◆ **WHAT IS BEING ASKED**: Write out all of the entries that follow, word for word, but skip the pictures.

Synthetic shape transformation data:
*** Begin section ***

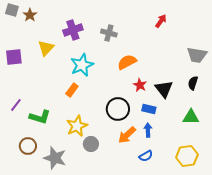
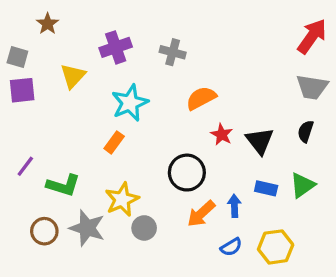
gray square: (12, 10) -> (17, 57), moved
red arrow: (161, 21) -> (312, 36), moved, size x1.6
blue rectangle: (149, 109) -> (266, 188), moved
green triangle: (191, 117) -> (302, 185), turned -36
yellow hexagon: (187, 156) -> (276, 247), moved
gray star: (55, 158) -> (87, 228), moved

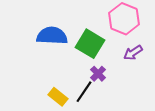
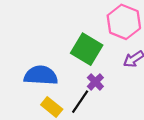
blue semicircle: (52, 36) -> (41, 75), moved

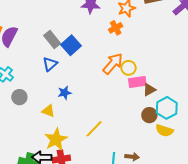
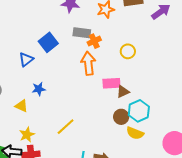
orange cross: (116, 28) -> (94, 41), moved
gray rectangle: (52, 39) -> (82, 33), moved, turned -48
orange arrow: (113, 64) -> (88, 63), turned -50
yellow circle: (129, 68) -> (128, 51), moved
yellow star: (56, 139) -> (27, 135), size x0.7

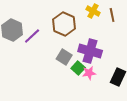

*** End section ***

◆ **EXERCISE SOLUTION**:
gray square: (12, 10) -> (17, 57), moved
red arrow: (161, 21) -> (312, 36), moved, size x1.6
blue rectangle: (149, 109) -> (266, 188), moved
green triangle: (191, 117) -> (302, 185), turned -36
yellow hexagon: (187, 156) -> (276, 247), moved
gray star: (55, 158) -> (87, 228), moved

blue semicircle: (52, 36) -> (41, 75), moved

orange cross: (116, 28) -> (94, 41), moved
gray rectangle: (52, 39) -> (82, 33), moved, turned -48
orange arrow: (113, 64) -> (88, 63), turned -50
yellow circle: (129, 68) -> (128, 51), moved
yellow star: (56, 139) -> (27, 135), size x0.7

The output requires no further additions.